(Object state change records)
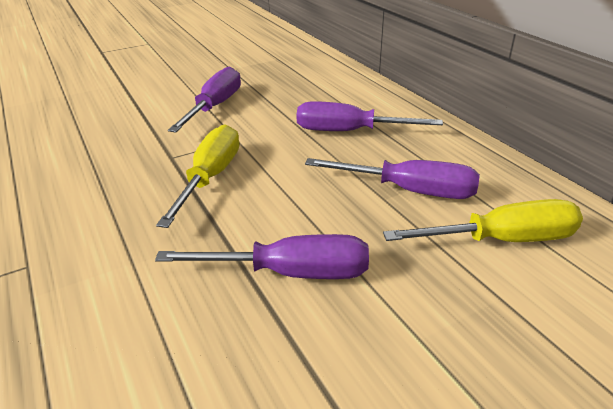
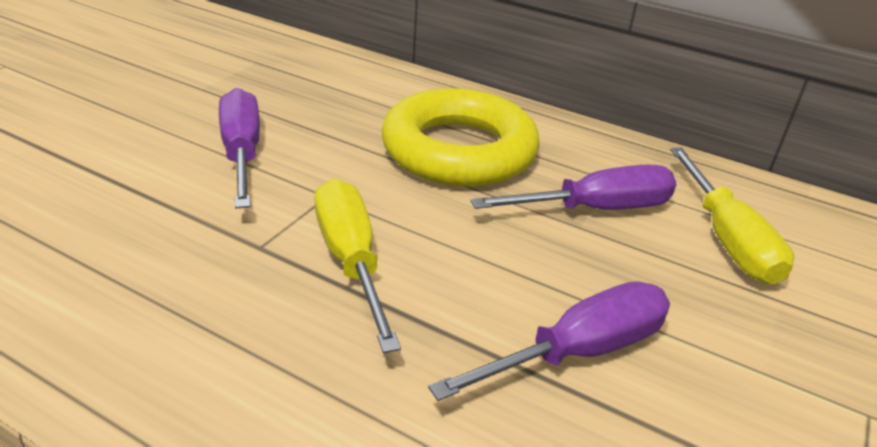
camera: 35 degrees left, 0 degrees up
purple screwdriver [296,101,443,131] -> yellow ring [382,88,540,187]
yellow screwdriver [383,199,583,242] -> yellow screwdriver turned 120 degrees clockwise [670,148,794,285]

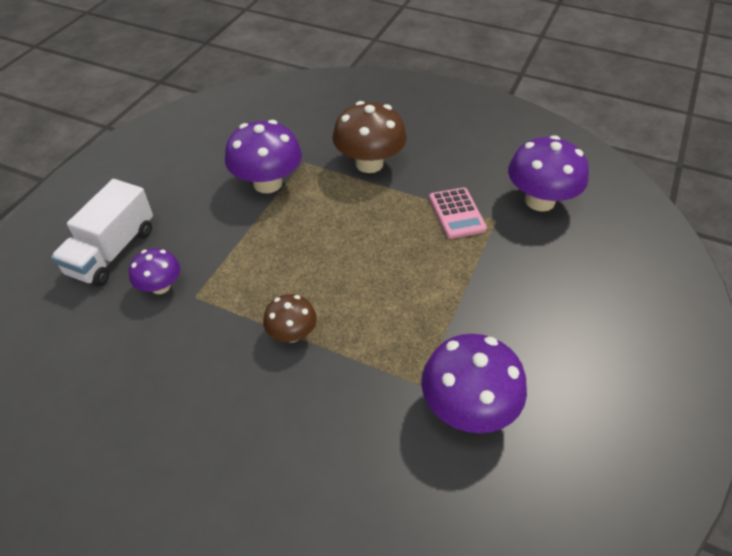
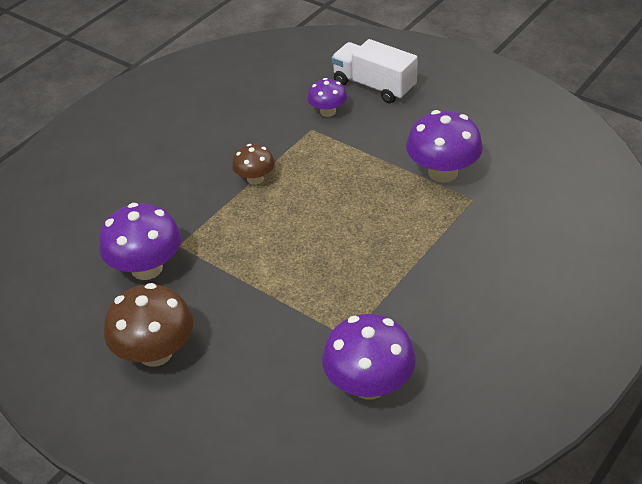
camera: 105 degrees right, 5 degrees down
brown mushroom [332,101,407,173] -> brown mushroom moved to [104,283,194,367]
pink calculator [429,188,487,239] -> none

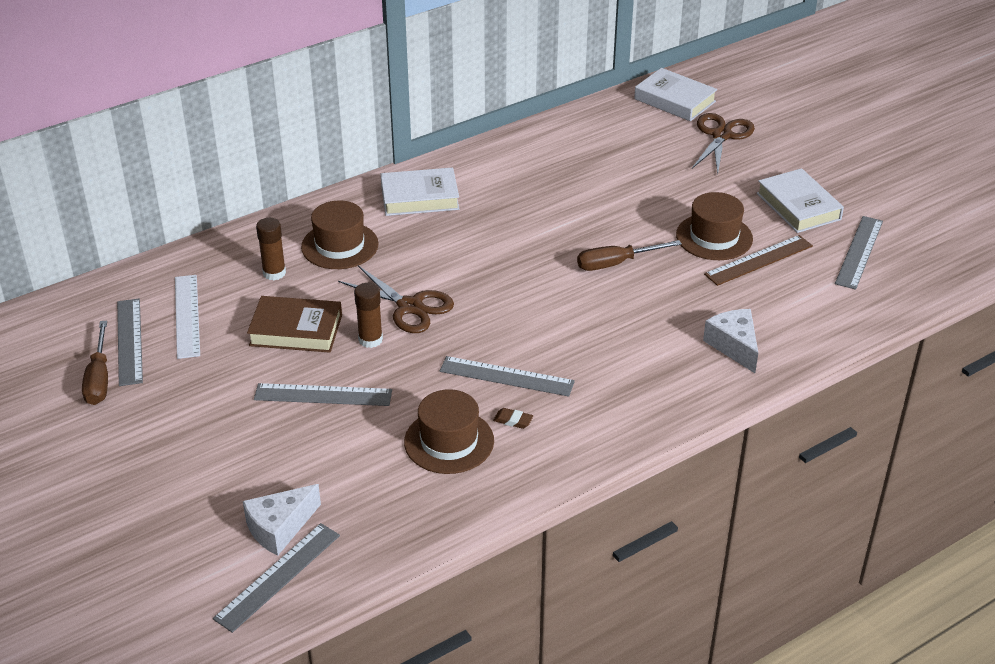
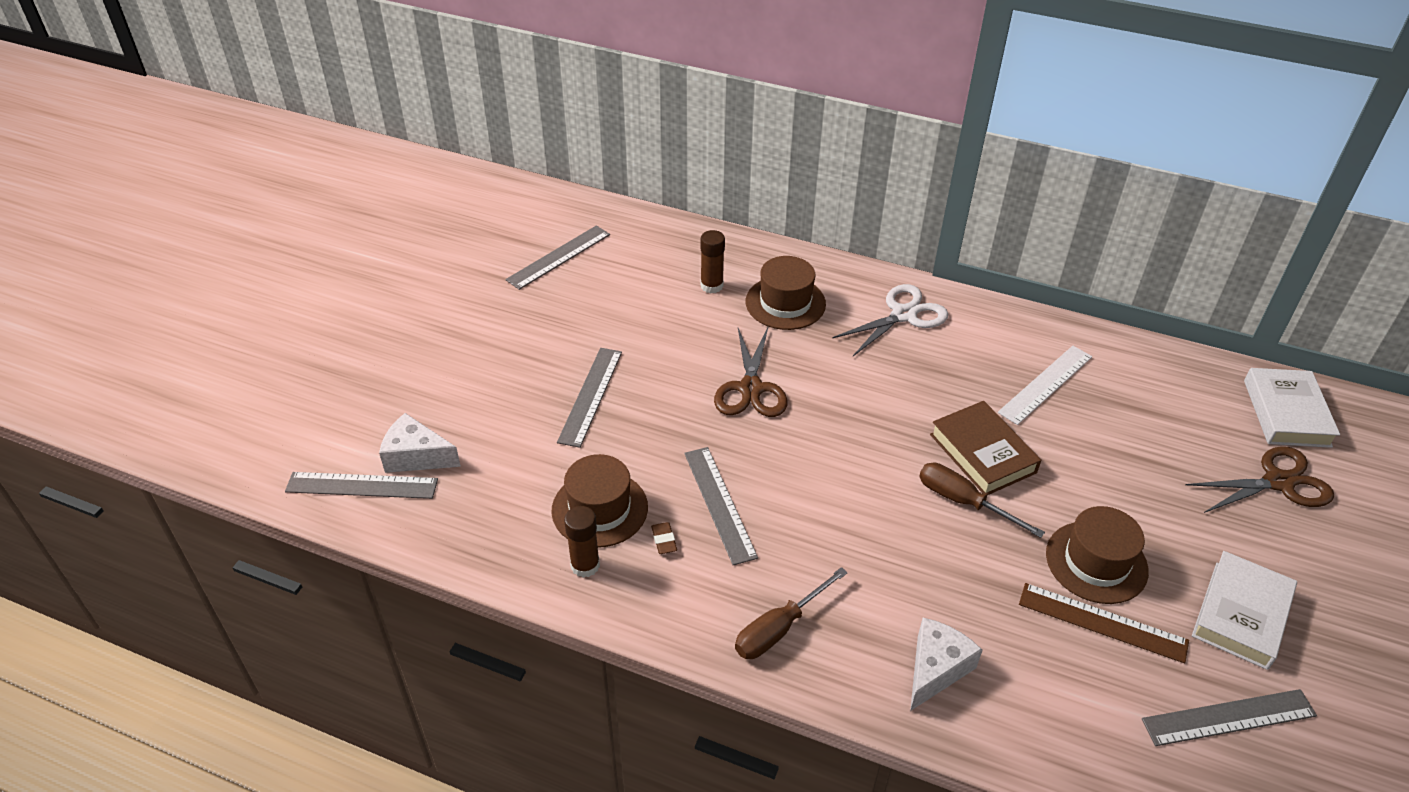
camera: 55 degrees right, 5 degrees up
brown screwdriver [82,321,108,405] -> brown screwdriver moved to [735,567,848,659]
white ruler [175,275,200,359] -> white ruler moved to [998,346,1092,425]
brown book [247,296,342,353] -> brown book moved to [930,401,1041,495]
grey ruler [254,383,392,406] -> grey ruler turned 45 degrees clockwise [557,348,622,448]
brown glue stick [354,283,383,348] -> brown glue stick moved to [564,506,600,578]
white book [381,167,459,216] -> white scissors [832,284,948,356]

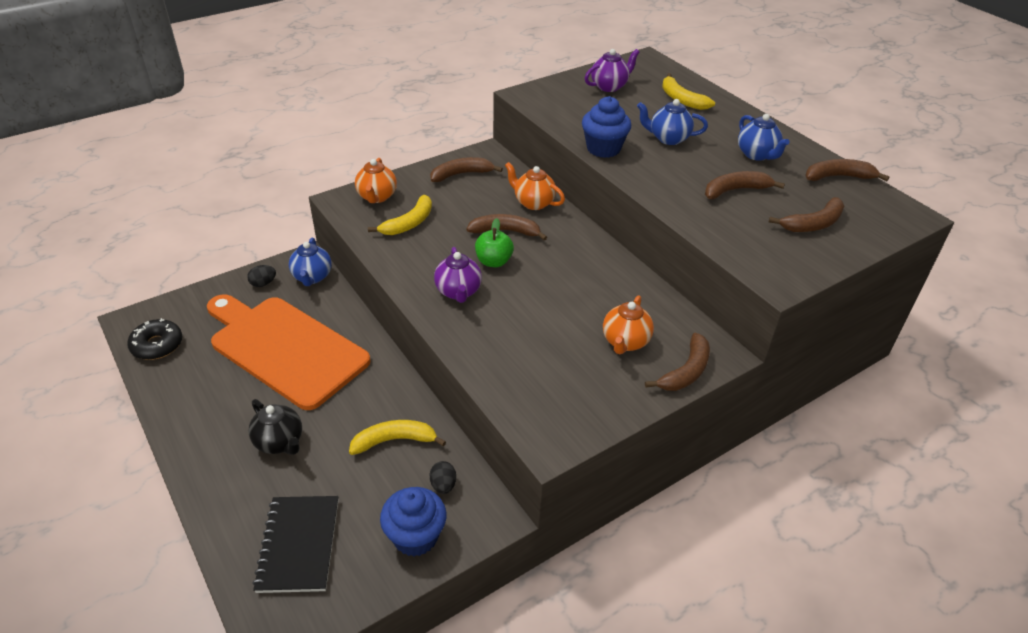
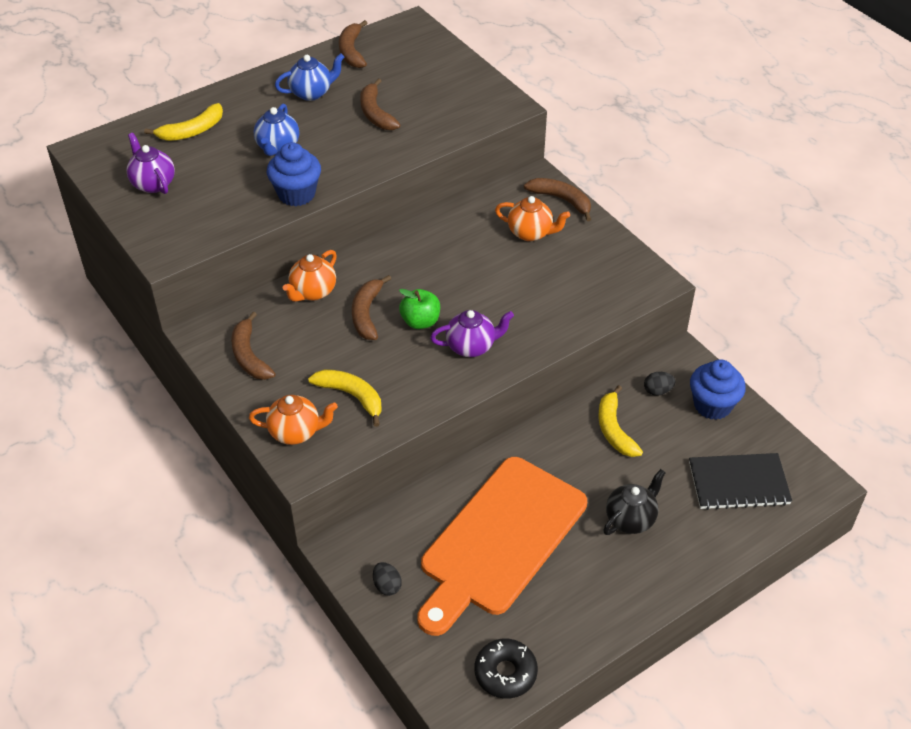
camera: 90 degrees left, 5 degrees up
blue teapot [289,237,332,286] -> none
brown banana [769,197,844,232] -> none

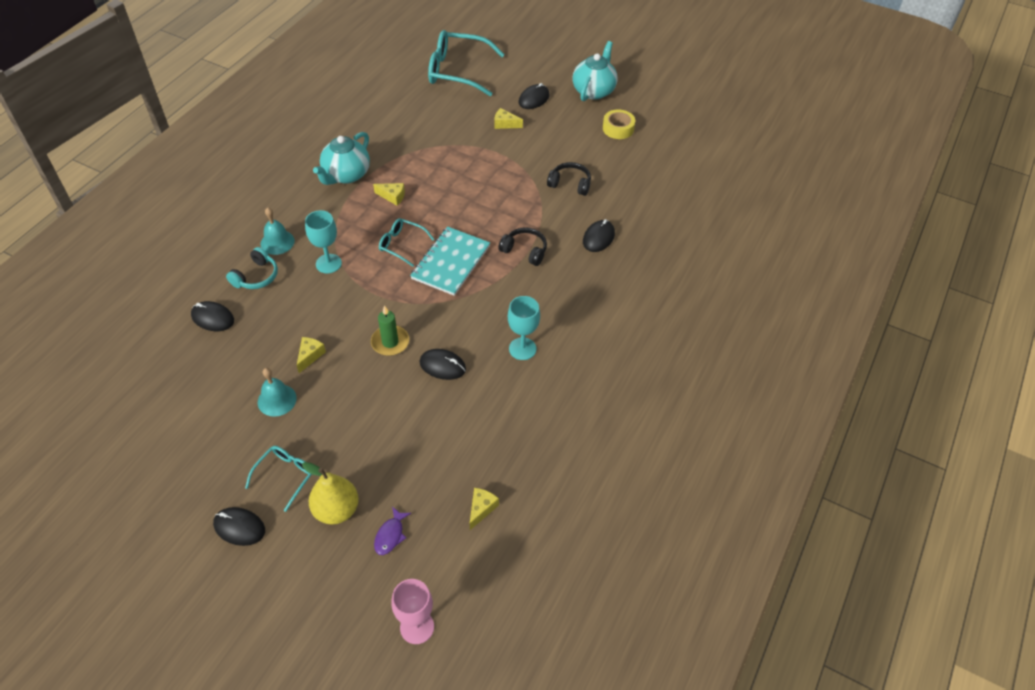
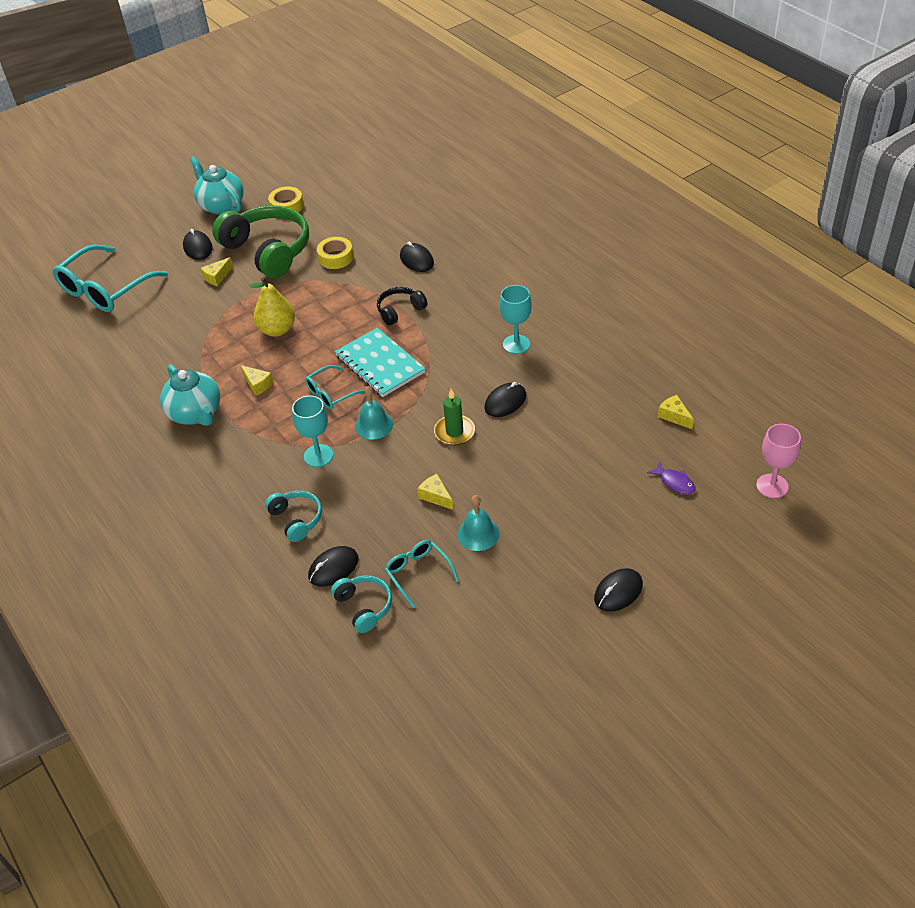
camera: 60 degrees left, 5 degrees down
turquoise glasses [245,446,313,512] -> turquoise glasses moved to [385,540,459,608]
turquoise bell [261,207,295,255] -> turquoise bell moved to [355,386,393,440]
yellow pear [302,462,359,525] -> yellow pear moved to [249,278,295,336]
yellow cheese [373,183,405,206] -> yellow cheese turned 90 degrees clockwise [240,365,274,396]
black headphones [547,162,591,196] -> yellow tape [317,237,354,269]
none -> green headphones [212,205,309,278]
none -> turquoise headphones [331,575,392,633]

Goal of the exercise:
The line with "none -> green headphones [212,205,309,278]" and all the lines after it in the records above are to be output exactly, with nothing added.

Exercise answer:
none -> green headphones [212,205,309,278]
none -> turquoise headphones [331,575,392,633]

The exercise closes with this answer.